--- START DATA PROVIDED ---
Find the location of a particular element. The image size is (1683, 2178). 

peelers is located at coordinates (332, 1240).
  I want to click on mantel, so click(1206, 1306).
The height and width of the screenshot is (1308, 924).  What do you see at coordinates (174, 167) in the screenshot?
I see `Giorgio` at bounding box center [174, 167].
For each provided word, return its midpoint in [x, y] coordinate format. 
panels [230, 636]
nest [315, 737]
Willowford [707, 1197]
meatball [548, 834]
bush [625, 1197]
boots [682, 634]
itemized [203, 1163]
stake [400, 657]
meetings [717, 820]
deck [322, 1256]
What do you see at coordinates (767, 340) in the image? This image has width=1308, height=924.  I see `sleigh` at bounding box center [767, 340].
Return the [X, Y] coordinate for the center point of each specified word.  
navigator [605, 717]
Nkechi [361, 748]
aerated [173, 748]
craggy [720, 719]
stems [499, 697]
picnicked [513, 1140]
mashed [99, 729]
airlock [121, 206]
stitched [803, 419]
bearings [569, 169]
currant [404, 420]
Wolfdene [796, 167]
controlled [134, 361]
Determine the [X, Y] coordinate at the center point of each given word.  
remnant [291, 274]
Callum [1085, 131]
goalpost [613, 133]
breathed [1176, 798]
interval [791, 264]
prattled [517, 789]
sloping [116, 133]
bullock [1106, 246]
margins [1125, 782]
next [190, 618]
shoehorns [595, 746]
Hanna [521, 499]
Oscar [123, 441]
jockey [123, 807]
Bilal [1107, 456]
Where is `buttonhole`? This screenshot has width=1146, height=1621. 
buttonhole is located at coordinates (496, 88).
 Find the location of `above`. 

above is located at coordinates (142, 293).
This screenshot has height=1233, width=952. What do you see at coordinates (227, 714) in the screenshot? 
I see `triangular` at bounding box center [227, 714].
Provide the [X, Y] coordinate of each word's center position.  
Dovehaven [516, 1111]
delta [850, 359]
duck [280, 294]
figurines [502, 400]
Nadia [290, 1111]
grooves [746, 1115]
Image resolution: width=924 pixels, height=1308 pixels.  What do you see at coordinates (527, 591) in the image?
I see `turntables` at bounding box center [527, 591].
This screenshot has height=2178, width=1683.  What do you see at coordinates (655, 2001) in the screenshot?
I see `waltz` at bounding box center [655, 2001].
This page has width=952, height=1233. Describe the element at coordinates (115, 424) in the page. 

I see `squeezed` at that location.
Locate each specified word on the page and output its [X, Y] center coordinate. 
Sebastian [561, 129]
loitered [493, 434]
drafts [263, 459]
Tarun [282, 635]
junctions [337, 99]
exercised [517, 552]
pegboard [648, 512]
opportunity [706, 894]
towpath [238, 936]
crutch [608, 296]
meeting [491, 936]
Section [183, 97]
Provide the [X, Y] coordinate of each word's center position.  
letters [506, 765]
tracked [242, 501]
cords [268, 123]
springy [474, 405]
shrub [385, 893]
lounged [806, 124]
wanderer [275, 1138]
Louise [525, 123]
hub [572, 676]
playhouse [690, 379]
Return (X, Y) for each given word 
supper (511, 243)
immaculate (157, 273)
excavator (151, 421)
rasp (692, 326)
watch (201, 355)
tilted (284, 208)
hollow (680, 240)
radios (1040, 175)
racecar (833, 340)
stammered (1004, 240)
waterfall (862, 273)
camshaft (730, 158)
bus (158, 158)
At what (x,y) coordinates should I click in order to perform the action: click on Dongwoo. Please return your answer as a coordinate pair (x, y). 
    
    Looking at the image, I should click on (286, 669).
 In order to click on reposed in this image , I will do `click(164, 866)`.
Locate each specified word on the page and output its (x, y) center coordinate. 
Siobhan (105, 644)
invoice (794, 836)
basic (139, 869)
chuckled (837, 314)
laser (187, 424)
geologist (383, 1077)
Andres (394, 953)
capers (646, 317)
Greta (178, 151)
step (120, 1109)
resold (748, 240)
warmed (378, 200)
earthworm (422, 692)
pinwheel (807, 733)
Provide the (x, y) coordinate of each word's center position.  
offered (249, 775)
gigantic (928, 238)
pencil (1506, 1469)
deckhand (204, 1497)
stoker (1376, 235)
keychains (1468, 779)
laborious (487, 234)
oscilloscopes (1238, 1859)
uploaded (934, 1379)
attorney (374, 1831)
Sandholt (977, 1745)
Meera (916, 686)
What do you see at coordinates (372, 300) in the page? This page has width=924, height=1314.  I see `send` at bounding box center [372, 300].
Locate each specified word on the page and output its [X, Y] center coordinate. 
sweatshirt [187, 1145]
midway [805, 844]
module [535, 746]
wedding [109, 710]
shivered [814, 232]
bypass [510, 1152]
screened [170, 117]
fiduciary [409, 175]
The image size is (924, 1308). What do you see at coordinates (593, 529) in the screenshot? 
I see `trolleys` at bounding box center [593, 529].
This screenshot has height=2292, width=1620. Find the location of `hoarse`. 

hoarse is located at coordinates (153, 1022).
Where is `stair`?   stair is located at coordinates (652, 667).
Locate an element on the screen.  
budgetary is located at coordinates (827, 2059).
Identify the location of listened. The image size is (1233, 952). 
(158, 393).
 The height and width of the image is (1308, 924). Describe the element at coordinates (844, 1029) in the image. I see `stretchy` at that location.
--- END DATA PROVIDED ---
WHAT TO WORK ON:
Offset every coordinate in the answers by 49, and write out again everything from the line containing "Determine the [X, Y]" down to the line containing "jockey [123, 807]", both lines included and the request line kept.

CORRECT RESPONSE:
Determine the [X, Y] coordinate at the center point of each given word.  
remnant [340, 323]
Callum [1134, 180]
goalpost [662, 182]
breathed [1225, 847]
interval [840, 313]
prattled [566, 838]
sloping [165, 182]
bullock [1155, 295]
margins [1174, 831]
next [239, 667]
shoehorns [644, 795]
Hanna [570, 548]
Oscar [172, 490]
jockey [172, 856]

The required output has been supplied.